Object change listings:
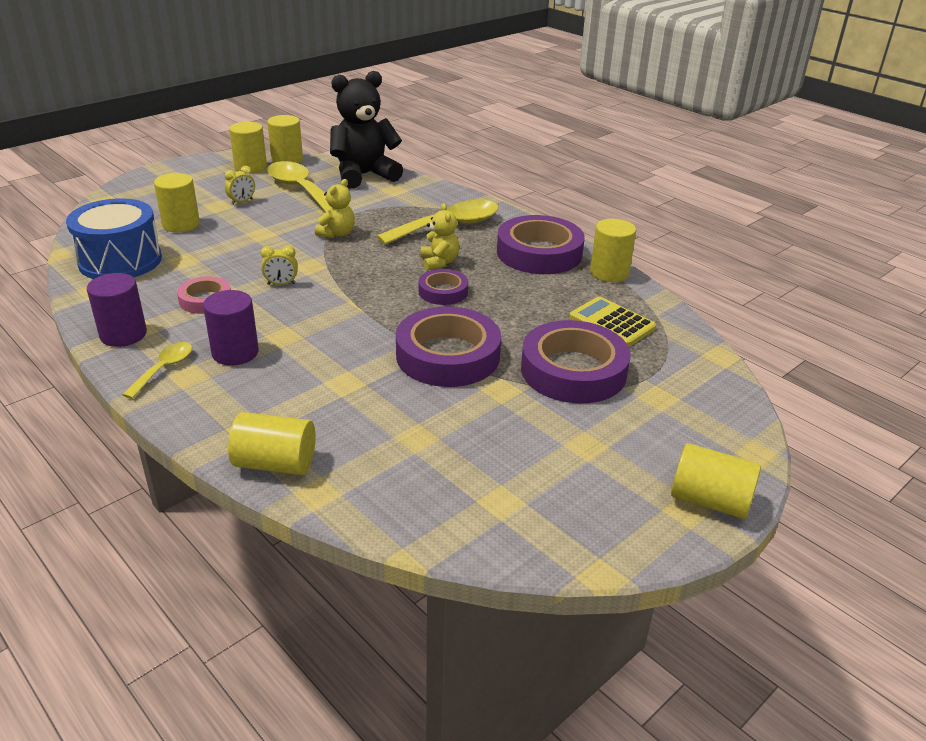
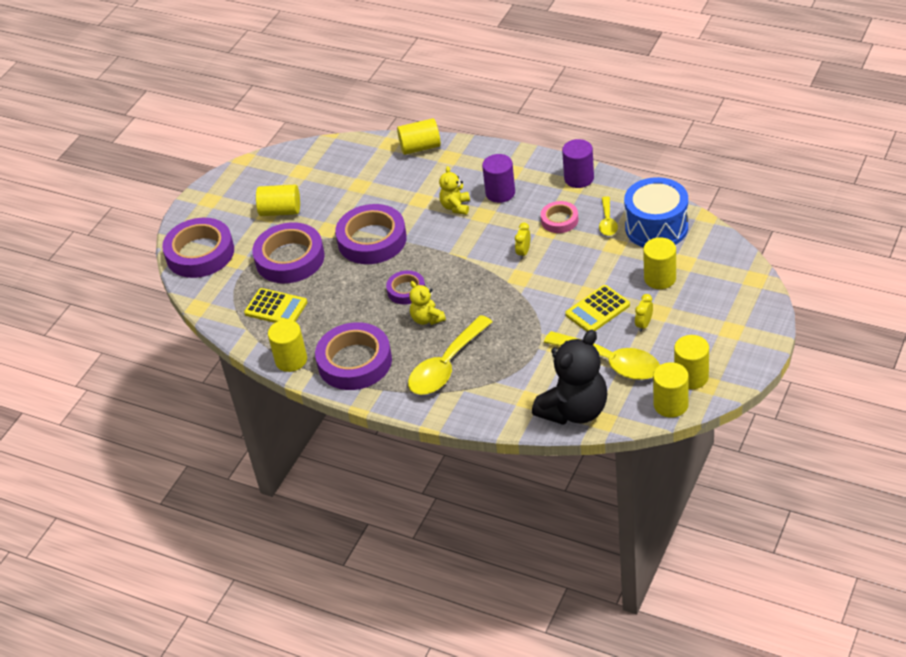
camera: 165 degrees right, 10 degrees up
(164, 369) = (529, 169): yellow spoon -> yellow spoon (607, 222)
(267, 221) = (597, 310): none -> yellow calculator
(281, 284) = (523, 252): yellow clock -> yellow clock turned 45 degrees counterclockwise
(337, 234) = (529, 318): yellow teddy bear -> yellow teddy bear (456, 207)
(709, 500) = (198, 208): yellow cylinder -> yellow cylinder (280, 211)
(712, 423) = (200, 253): none -> purple tape

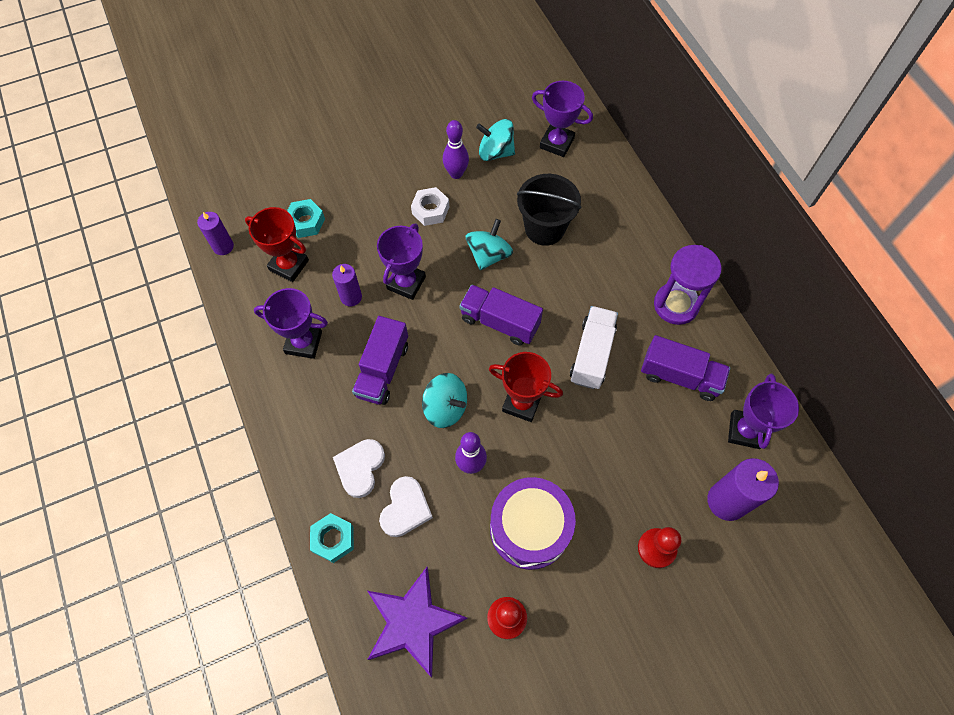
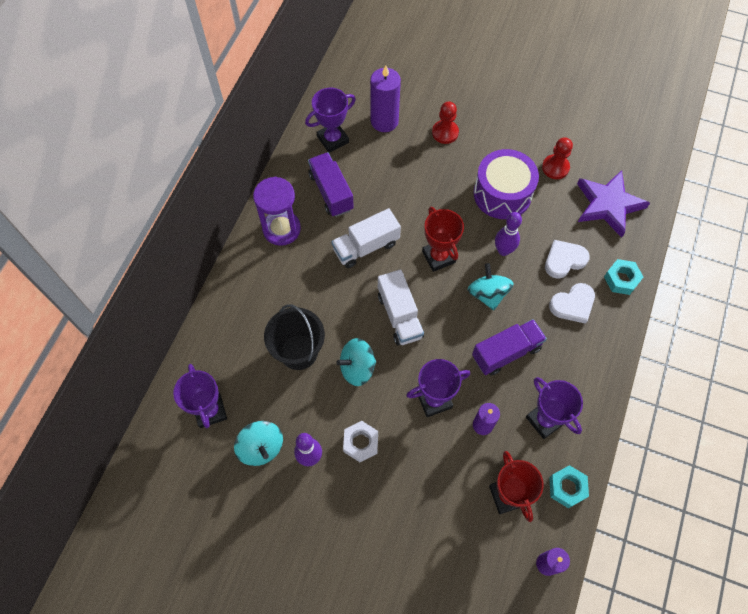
camera: 135 degrees left, 0 degrees up
(305, 222) = (463, 524): turquoise nut -> turquoise nut (567, 488)
(500, 322) = (399, 316): purple truck -> white truck

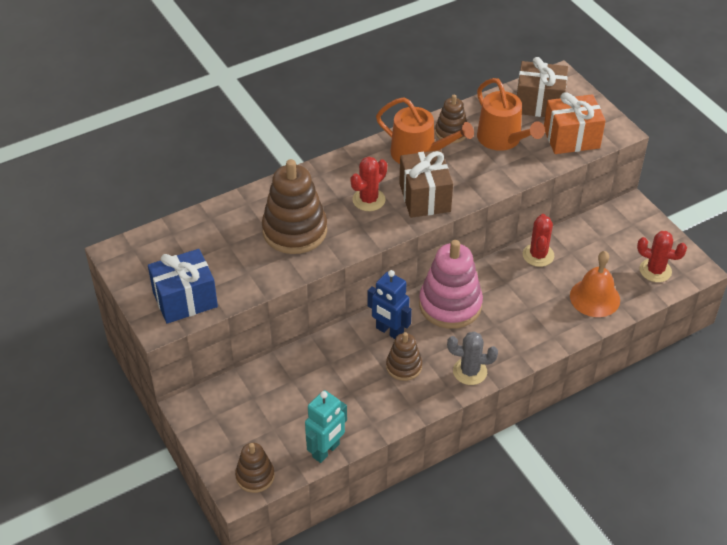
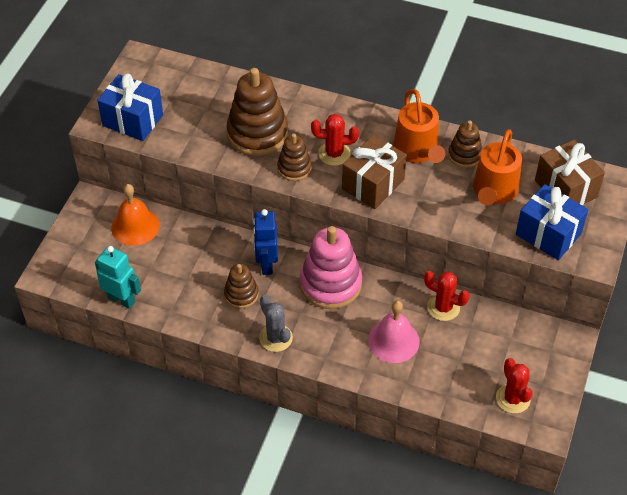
camera: 50 degrees right, 5 degrees up
(255, 476) = (64, 274): brown stacking toy -> brown stacking toy (294, 168)
(326, 451) = (121, 299): turquoise robot -> turquoise robot turned 150 degrees counterclockwise
(538, 255) = (443, 307): red cactus -> red cactus turned 60 degrees clockwise
(541, 302) = (393, 341): none -> pink bell
(571, 138) = (548, 234): orange gift -> blue gift
(595, 298) = (436, 373): orange bell -> orange bell (135, 226)

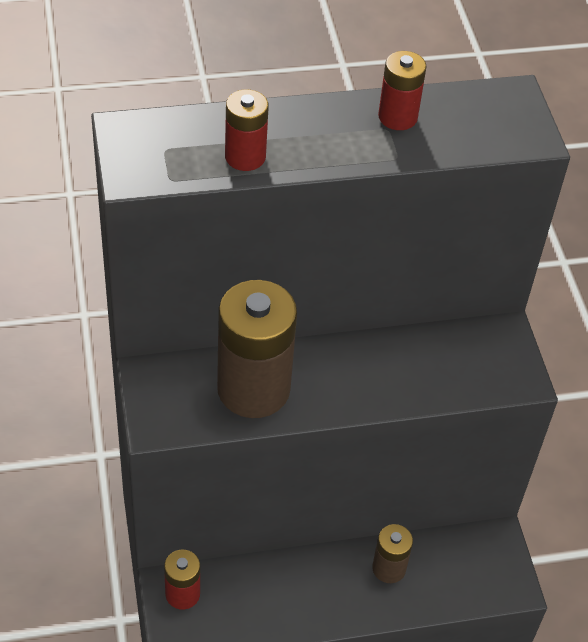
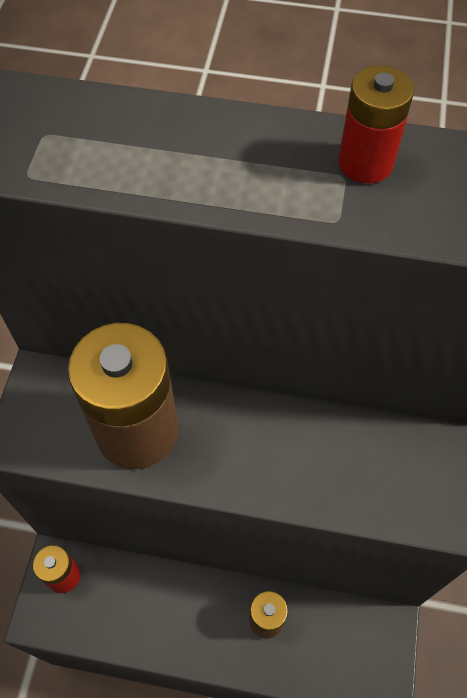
camera: 25 degrees right, 10 degrees up
(245, 157) = (136, 169): red battery -> none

WORK REQUEST -> Take the line containing "camera: 135 degrees left, 0 degrees up" and every line after it through the end of the data, and write them out exactly, with no pictures.

EXERCISE RESPONSE ->
camera: 135 degrees left, 0 degrees up
(305, 222) = (463, 524): turquoise nut -> turquoise nut (567, 488)
(500, 322) = (399, 316): purple truck -> white truck

camera: 50 degrees right, 5 degrees up
(255, 476) = (64, 274): brown stacking toy -> brown stacking toy (294, 168)
(326, 451) = (121, 299): turquoise robot -> turquoise robot turned 150 degrees counterclockwise
(538, 255) = (443, 307): red cactus -> red cactus turned 60 degrees clockwise
(541, 302) = (393, 341): none -> pink bell
(571, 138) = (548, 234): orange gift -> blue gift
(595, 298) = (436, 373): orange bell -> orange bell (135, 226)

camera: 25 degrees right, 10 degrees up
(245, 157) = (136, 169): red battery -> none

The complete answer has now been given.